== Data section

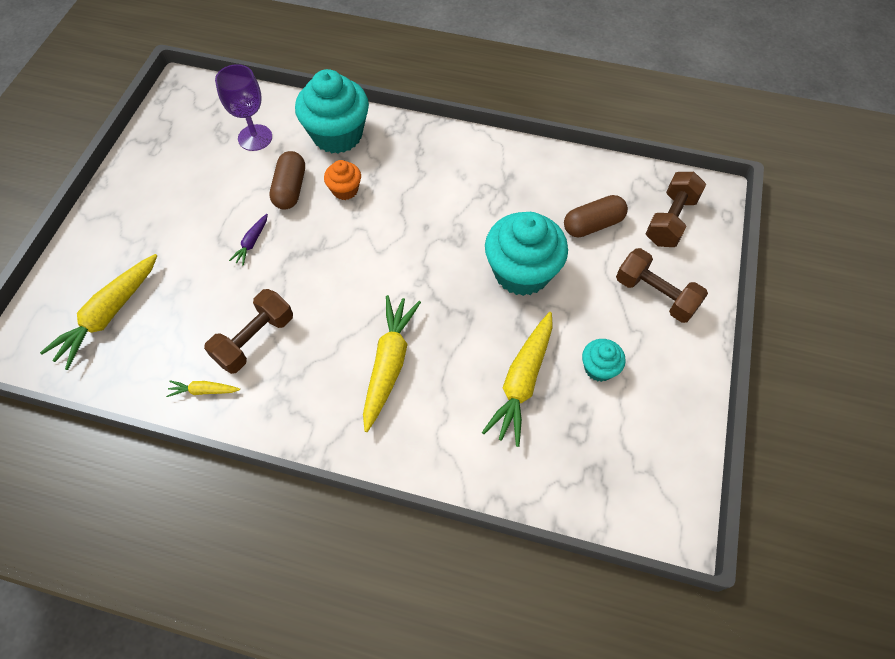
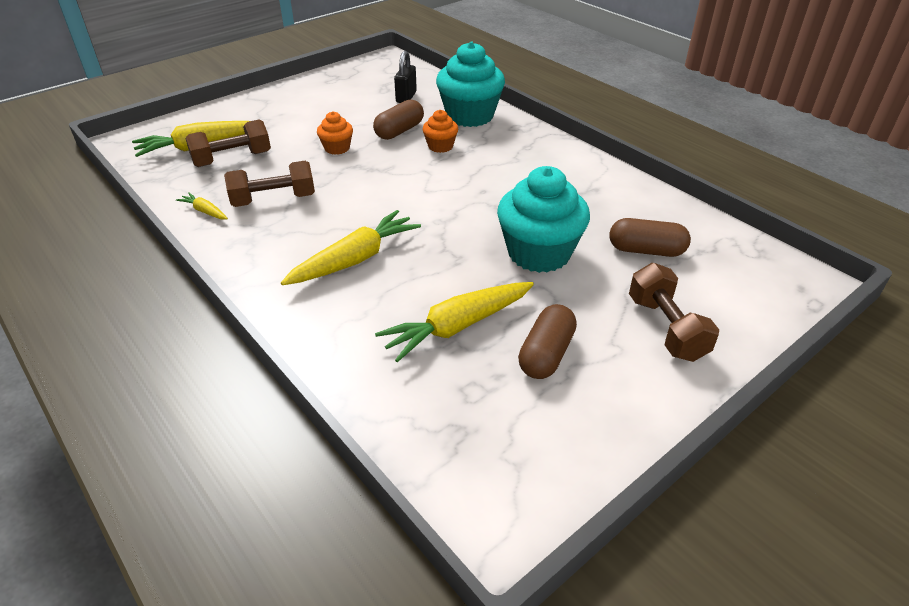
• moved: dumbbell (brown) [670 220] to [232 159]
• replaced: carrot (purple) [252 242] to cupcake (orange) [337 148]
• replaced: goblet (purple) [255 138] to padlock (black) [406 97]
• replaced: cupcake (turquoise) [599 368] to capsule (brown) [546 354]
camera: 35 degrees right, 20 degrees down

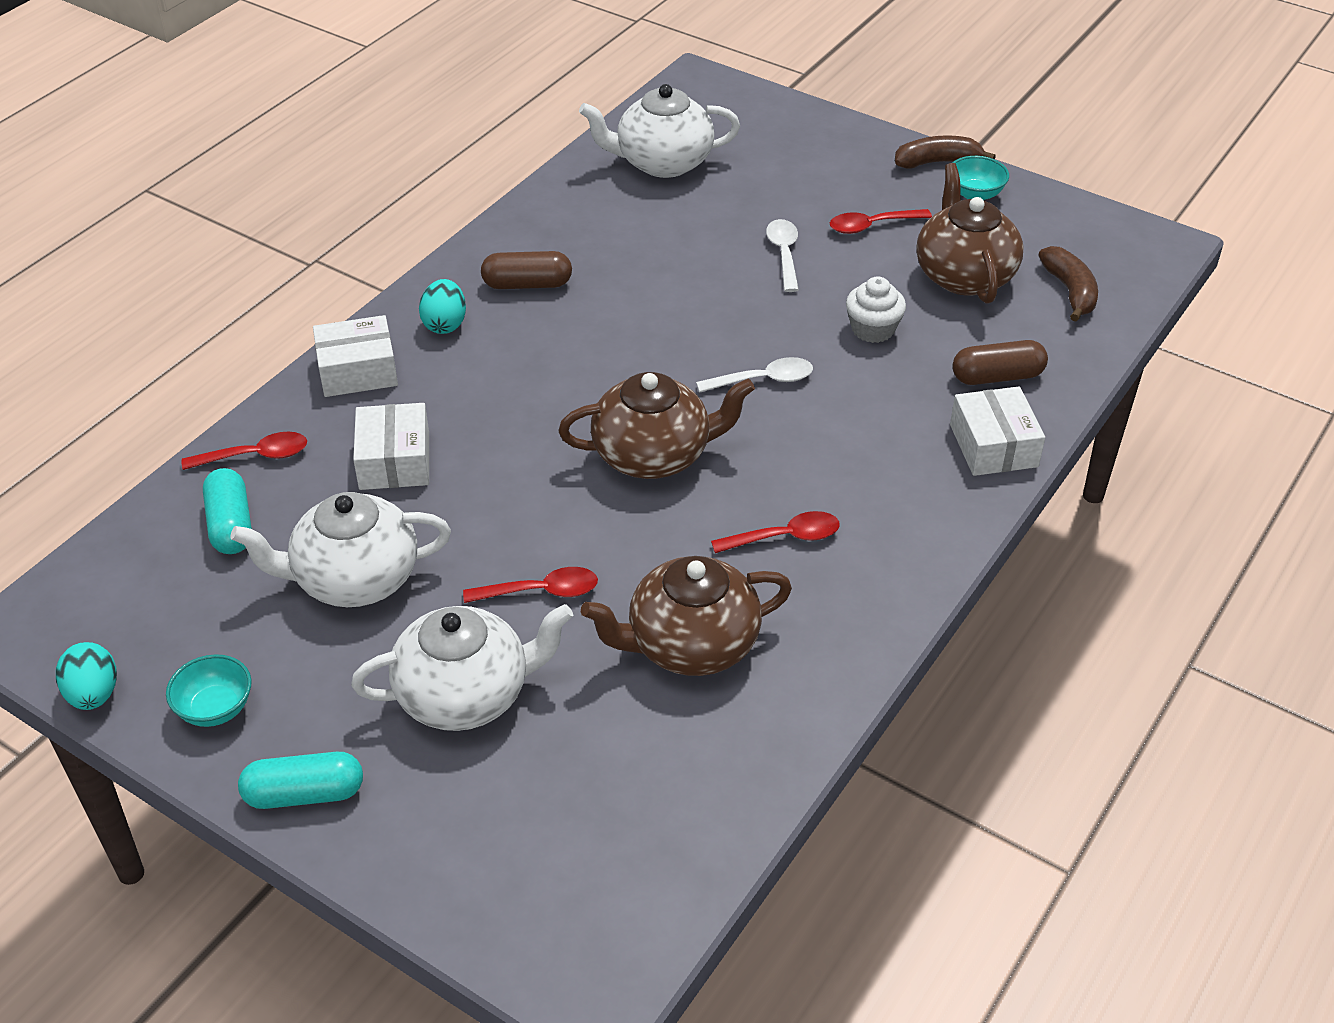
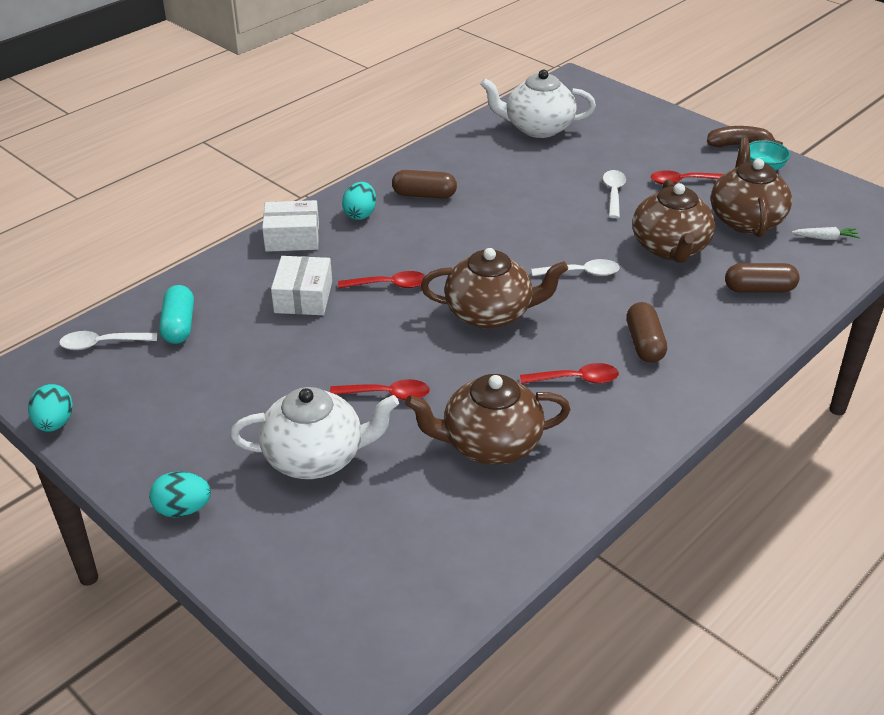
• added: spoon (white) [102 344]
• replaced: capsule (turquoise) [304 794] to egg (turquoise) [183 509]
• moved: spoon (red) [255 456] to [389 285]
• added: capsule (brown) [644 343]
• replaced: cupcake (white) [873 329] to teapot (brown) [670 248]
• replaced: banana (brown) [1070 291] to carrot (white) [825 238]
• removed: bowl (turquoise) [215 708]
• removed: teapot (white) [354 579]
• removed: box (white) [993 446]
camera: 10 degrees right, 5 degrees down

====
== Data section

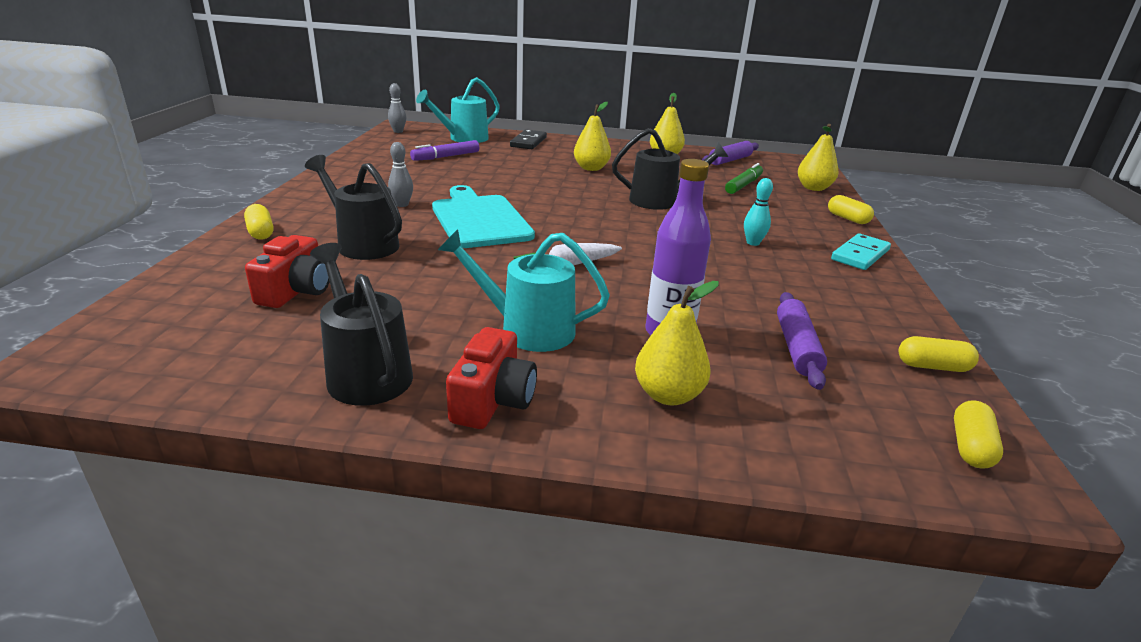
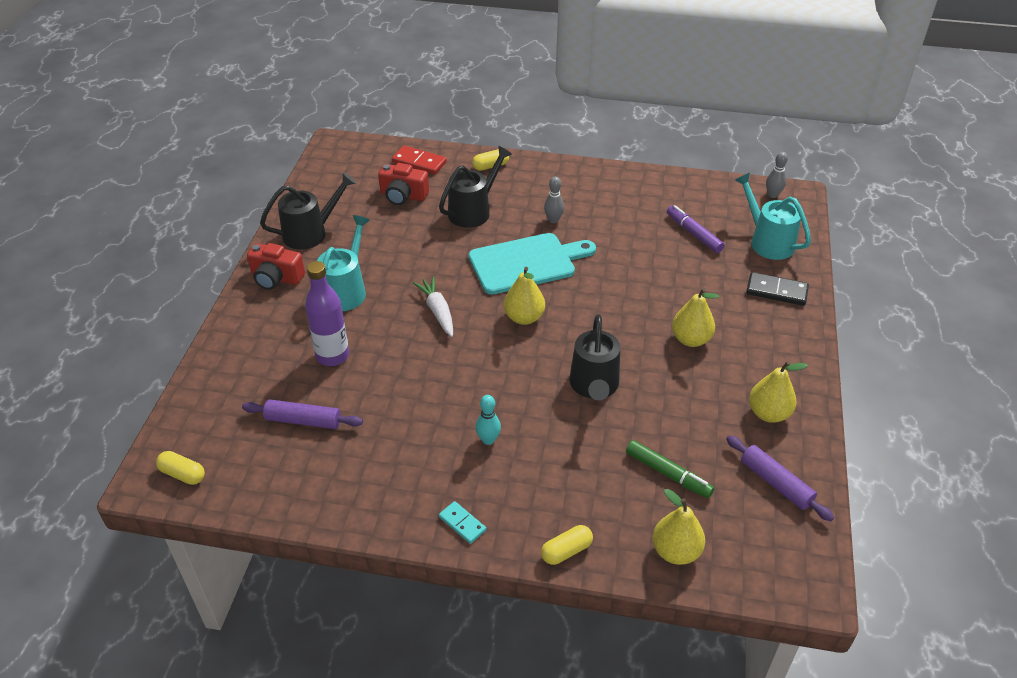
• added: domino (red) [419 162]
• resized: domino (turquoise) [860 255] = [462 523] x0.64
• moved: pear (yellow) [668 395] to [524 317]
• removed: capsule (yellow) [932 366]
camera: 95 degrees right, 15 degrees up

====

_Work request_. From the listing above, copy every line where the string "purple" is found.

_Answer box_.
• replaced: carrot (purple) [252 242] to cupcake (orange) [337 148]
• replaced: goblet (purple) [255 138] to padlock (black) [406 97]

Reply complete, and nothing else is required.